**PROBLEM REQUIREMENTS**
Return the lines below that carry the word "stick".

─── RECORDS SUPPLIED

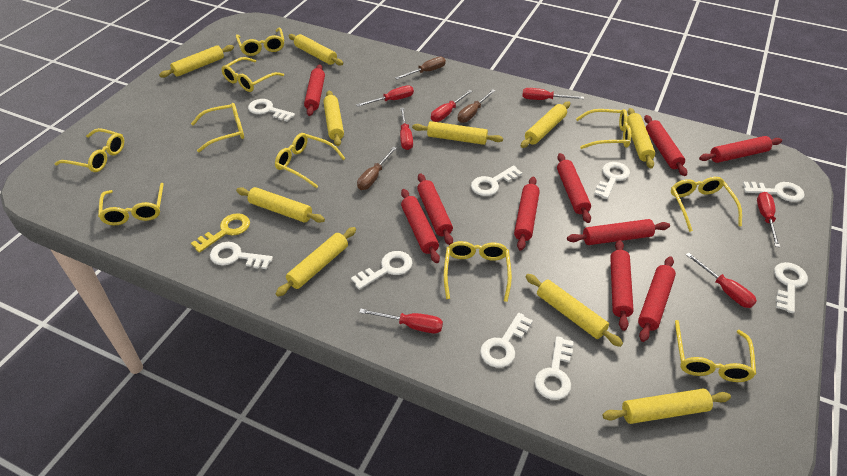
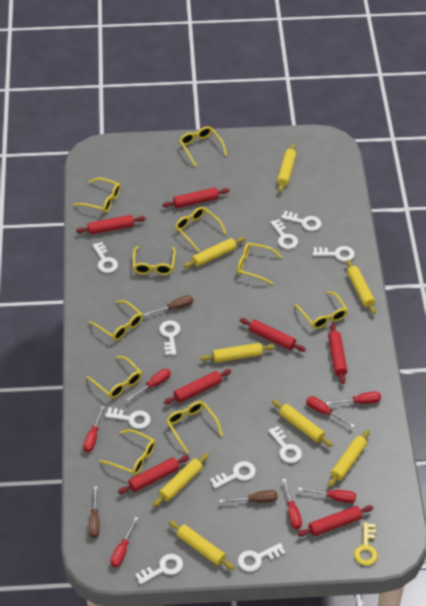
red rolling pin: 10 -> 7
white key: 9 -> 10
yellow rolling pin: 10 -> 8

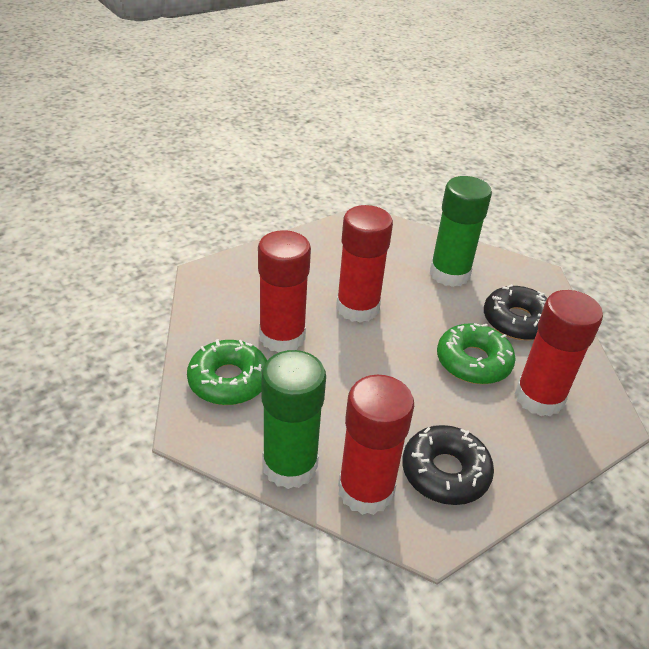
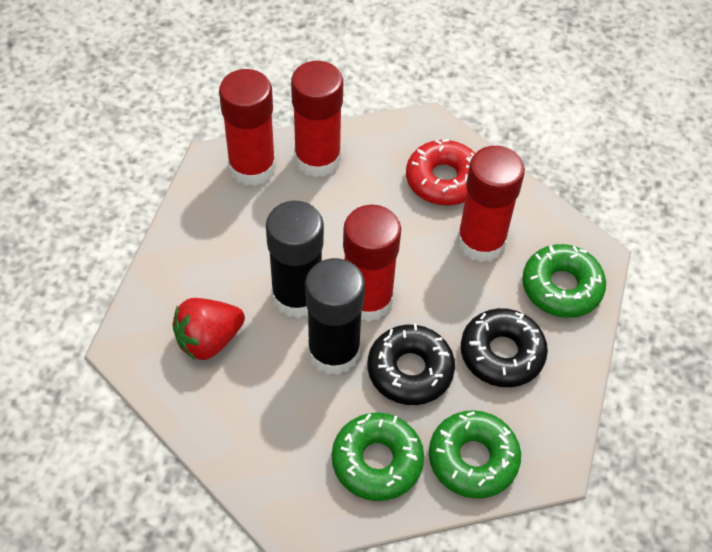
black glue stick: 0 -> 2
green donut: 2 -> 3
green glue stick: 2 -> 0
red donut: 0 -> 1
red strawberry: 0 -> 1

──────

**RESPONSE TO THIS TASK**
black glue stick: 0 -> 2
green glue stick: 2 -> 0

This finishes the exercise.